TO DO: No picture belongs in the copy. Repeat each line below exactly.

DATA TO USE:
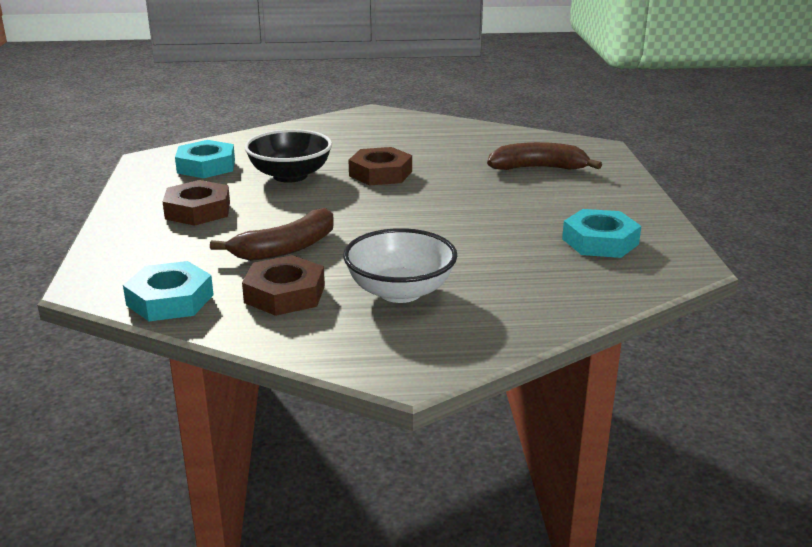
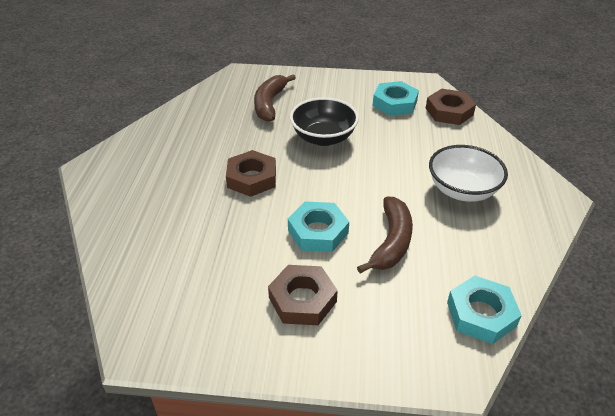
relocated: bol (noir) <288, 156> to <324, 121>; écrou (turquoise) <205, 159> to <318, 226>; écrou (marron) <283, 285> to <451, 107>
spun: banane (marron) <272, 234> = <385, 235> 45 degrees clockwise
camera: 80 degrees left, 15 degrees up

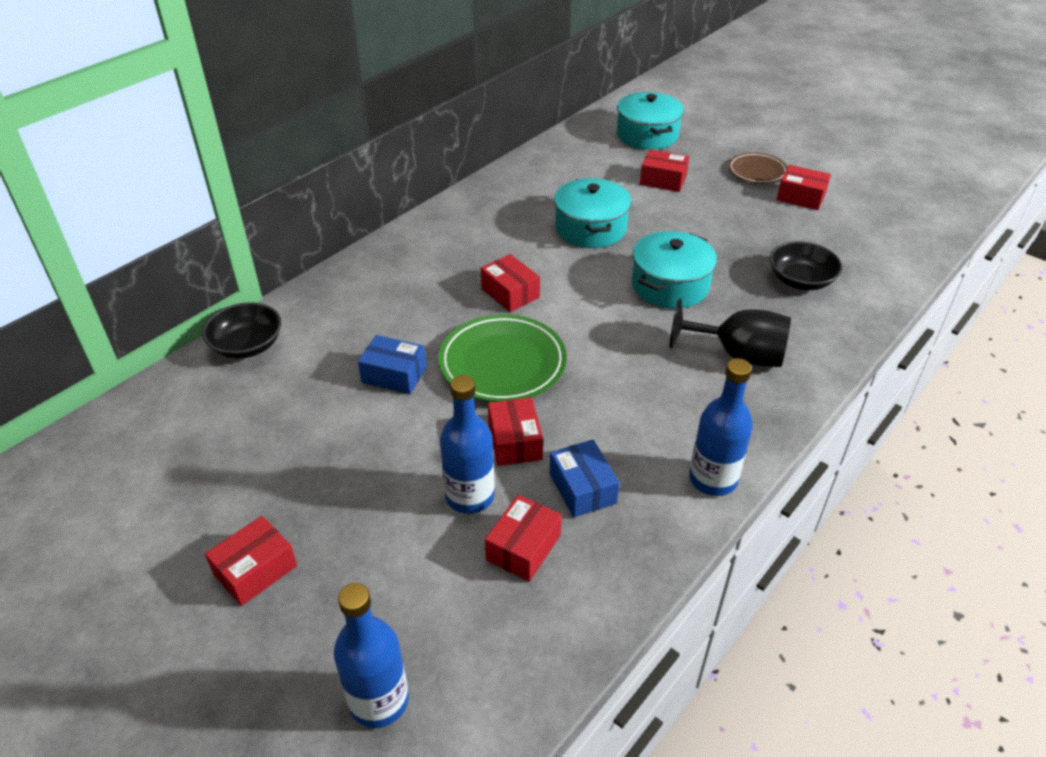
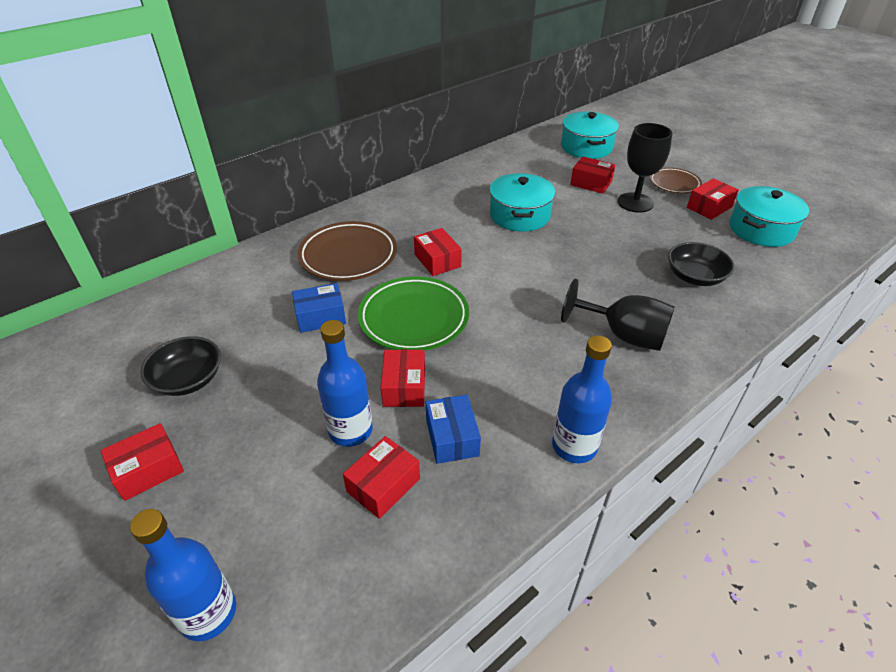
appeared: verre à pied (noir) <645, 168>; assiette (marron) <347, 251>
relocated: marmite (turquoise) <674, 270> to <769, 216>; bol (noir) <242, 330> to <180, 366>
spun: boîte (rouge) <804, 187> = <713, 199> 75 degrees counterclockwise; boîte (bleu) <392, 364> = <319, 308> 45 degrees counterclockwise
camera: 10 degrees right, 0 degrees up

REPLY TO THE TASK:
relocated: bol (noir) <288, 156> to <324, 121>; écrou (turquoise) <205, 159> to <318, 226>; écrou (marron) <283, 285> to <451, 107>
spun: banane (marron) <272, 234> = <385, 235> 45 degrees clockwise
camera: 80 degrees left, 15 degrees up

appeared: verre à pied (noir) <645, 168>; assiette (marron) <347, 251>
relocated: marmite (turquoise) <674, 270> to <769, 216>; bol (noir) <242, 330> to <180, 366>
spun: boîte (rouge) <804, 187> = <713, 199> 75 degrees counterclockwise; boîte (bleu) <392, 364> = <319, 308> 45 degrees counterclockwise
camera: 10 degrees right, 0 degrees up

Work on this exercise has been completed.